[Colored object listings]

***

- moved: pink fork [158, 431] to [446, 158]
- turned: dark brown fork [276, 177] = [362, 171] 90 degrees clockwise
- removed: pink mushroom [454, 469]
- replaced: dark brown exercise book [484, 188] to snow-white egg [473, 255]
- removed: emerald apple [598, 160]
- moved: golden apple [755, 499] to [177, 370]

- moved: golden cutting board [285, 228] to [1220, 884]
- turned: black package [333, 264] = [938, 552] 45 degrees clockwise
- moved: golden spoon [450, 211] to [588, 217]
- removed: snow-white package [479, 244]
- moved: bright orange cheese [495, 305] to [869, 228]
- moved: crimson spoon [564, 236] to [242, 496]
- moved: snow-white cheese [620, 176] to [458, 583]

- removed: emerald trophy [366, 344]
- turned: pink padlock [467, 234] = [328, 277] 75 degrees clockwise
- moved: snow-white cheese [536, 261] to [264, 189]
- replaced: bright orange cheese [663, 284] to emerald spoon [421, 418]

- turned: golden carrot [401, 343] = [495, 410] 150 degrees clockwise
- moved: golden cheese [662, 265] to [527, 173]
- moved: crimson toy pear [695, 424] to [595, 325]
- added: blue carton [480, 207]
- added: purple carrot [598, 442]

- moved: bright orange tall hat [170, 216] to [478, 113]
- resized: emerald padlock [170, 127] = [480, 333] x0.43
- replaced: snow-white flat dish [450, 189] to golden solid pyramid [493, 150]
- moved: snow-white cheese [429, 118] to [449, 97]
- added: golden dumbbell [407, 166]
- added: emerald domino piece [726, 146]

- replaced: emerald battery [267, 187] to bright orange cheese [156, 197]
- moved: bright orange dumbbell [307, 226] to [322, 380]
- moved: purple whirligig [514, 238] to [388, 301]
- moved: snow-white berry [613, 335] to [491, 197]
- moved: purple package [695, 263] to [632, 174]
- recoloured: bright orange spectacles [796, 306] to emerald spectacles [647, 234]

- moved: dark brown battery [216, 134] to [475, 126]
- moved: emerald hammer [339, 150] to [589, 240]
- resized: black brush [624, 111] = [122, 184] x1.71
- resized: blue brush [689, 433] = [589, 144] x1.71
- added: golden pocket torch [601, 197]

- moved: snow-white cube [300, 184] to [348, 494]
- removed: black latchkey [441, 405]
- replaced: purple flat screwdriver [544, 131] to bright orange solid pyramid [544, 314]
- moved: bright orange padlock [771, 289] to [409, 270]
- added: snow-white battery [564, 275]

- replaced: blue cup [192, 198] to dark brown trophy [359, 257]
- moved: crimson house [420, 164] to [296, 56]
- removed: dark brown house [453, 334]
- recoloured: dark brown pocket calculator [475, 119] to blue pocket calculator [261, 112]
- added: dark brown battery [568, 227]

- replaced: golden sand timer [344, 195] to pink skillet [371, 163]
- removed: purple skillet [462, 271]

***

AIM OF THE TASK
Please give the full set of data again exactly.

EXERCISE RESULT
- moved: pink fork [158, 431] to [446, 158]
- turned: dark brown fork [276, 177] = [362, 171] 90 degrees clockwise
- removed: pink mushroom [454, 469]
- replaced: dark brown exercise book [484, 188] to snow-white egg [473, 255]
- removed: emerald apple [598, 160]
- moved: golden apple [755, 499] to [177, 370]

- moved: golden cutting board [285, 228] to [1220, 884]
- turned: black package [333, 264] = [938, 552] 45 degrees clockwise
- moved: golden spoon [450, 211] to [588, 217]
- removed: snow-white package [479, 244]
- moved: bright orange cheese [495, 305] to [869, 228]
- moved: crimson spoon [564, 236] to [242, 496]
- moved: snow-white cheese [620, 176] to [458, 583]

- removed: emerald trophy [366, 344]
- turned: pink padlock [467, 234] = [328, 277] 75 degrees clockwise
- moved: snow-white cheese [536, 261] to [264, 189]
- replaced: bright orange cheese [663, 284] to emerald spoon [421, 418]

- turned: golden carrot [401, 343] = [495, 410] 150 degrees clockwise
- moved: golden cheese [662, 265] to [527, 173]
- moved: crimson toy pear [695, 424] to [595, 325]
- added: blue carton [480, 207]
- added: purple carrot [598, 442]

- moved: bright orange tall hat [170, 216] to [478, 113]
- resized: emerald padlock [170, 127] = [480, 333] x0.43
- replaced: snow-white flat dish [450, 189] to golden solid pyramid [493, 150]
- moved: snow-white cheese [429, 118] to [449, 97]
- added: golden dumbbell [407, 166]
- added: emerald domino piece [726, 146]

- replaced: emerald battery [267, 187] to bright orange cheese [156, 197]
- moved: bright orange dumbbell [307, 226] to [322, 380]
- moved: purple whirligig [514, 238] to [388, 301]
- moved: snow-white berry [613, 335] to [491, 197]
- moved: purple package [695, 263] to [632, 174]
- recoloured: bright orange spectacles [796, 306] to emerald spectacles [647, 234]

- moved: dark brown battery [216, 134] to [475, 126]
- moved: emerald hammer [339, 150] to [589, 240]
- resized: black brush [624, 111] = [122, 184] x1.71
- resized: blue brush [689, 433] = [589, 144] x1.71
- added: golden pocket torch [601, 197]

- moved: snow-white cube [300, 184] to [348, 494]
- removed: black latchkey [441, 405]
- replaced: purple flat screwdriver [544, 131] to bright orange solid pyramid [544, 314]
- moved: bright orange padlock [771, 289] to [409, 270]
- added: snow-white battery [564, 275]

- replaced: blue cup [192, 198] to dark brown trophy [359, 257]
- moved: crimson house [420, 164] to [296, 56]
- removed: dark brown house [453, 334]
- recoloured: dark brown pocket calculator [475, 119] to blue pocket calculator [261, 112]
- added: dark brown battery [568, 227]

- replaced: golden sand timer [344, 195] to pink skillet [371, 163]
- removed: purple skillet [462, 271]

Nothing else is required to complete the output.